Reproduce every line of the entries below, including the text that says what to find. Scale each coordinate in the answers by 1.7, round to a whole number with halves going up, and leave out the pictures.

------------------------------------------------------------------------

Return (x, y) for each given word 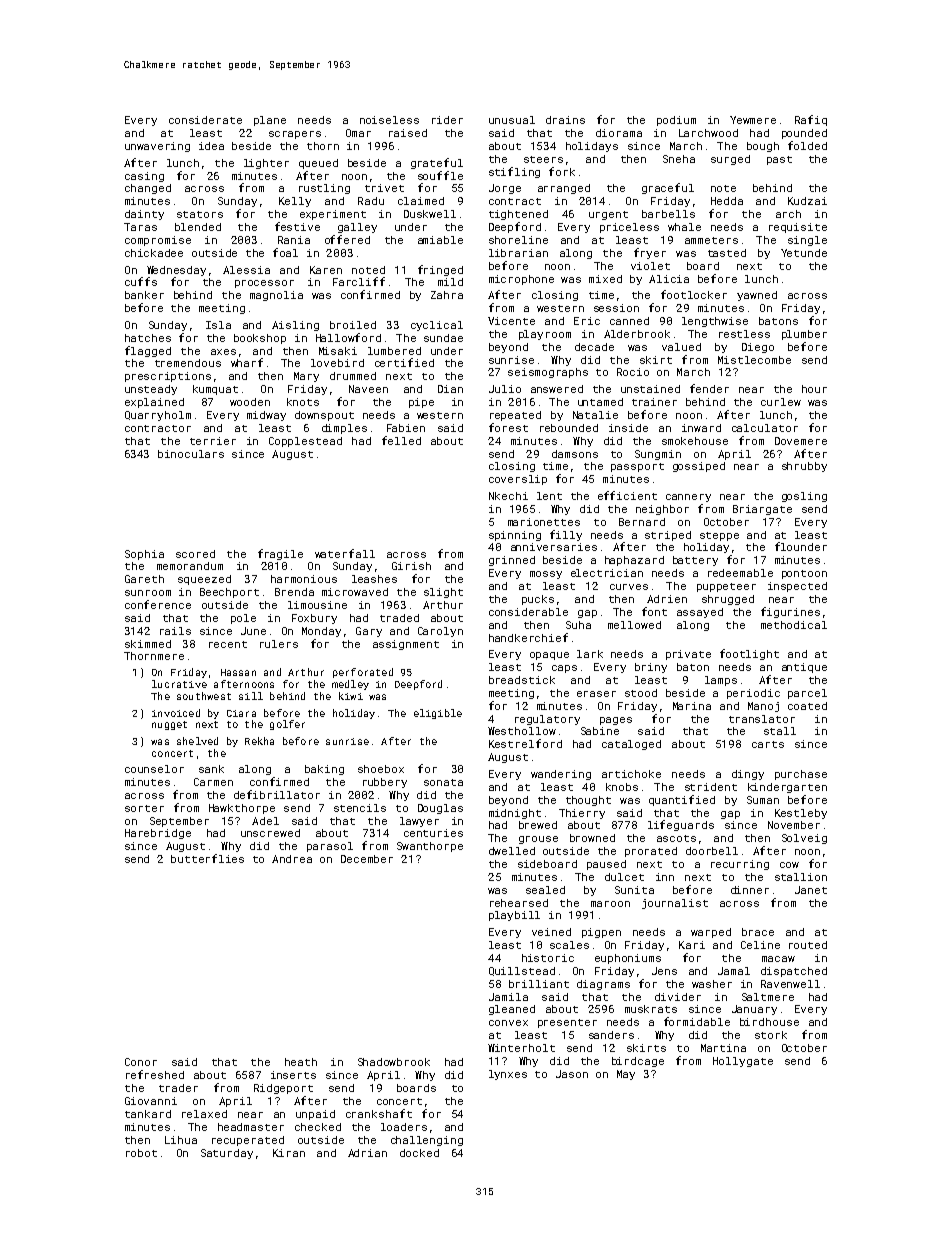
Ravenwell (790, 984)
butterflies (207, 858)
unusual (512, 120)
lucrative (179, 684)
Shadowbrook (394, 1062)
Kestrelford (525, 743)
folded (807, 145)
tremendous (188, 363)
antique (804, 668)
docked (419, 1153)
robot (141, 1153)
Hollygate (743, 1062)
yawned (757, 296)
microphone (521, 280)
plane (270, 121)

------------------------------------------------------------------------

> Answer to the task:
Return (x, y) for each given word 
Ravenwell (1343, 1673)
butterflies (352, 1459)
unusual (870, 204)
lucrative (304, 1163)
Shadowbrook (670, 1805)
Kestrelford (893, 1263)
folded (1372, 247)
tremendous (320, 617)
antique (1367, 1136)
docked (712, 1960)
robot (240, 1960)
Hollygate (1263, 1805)
yawned (1287, 503)
microphone (886, 476)
plane (459, 206)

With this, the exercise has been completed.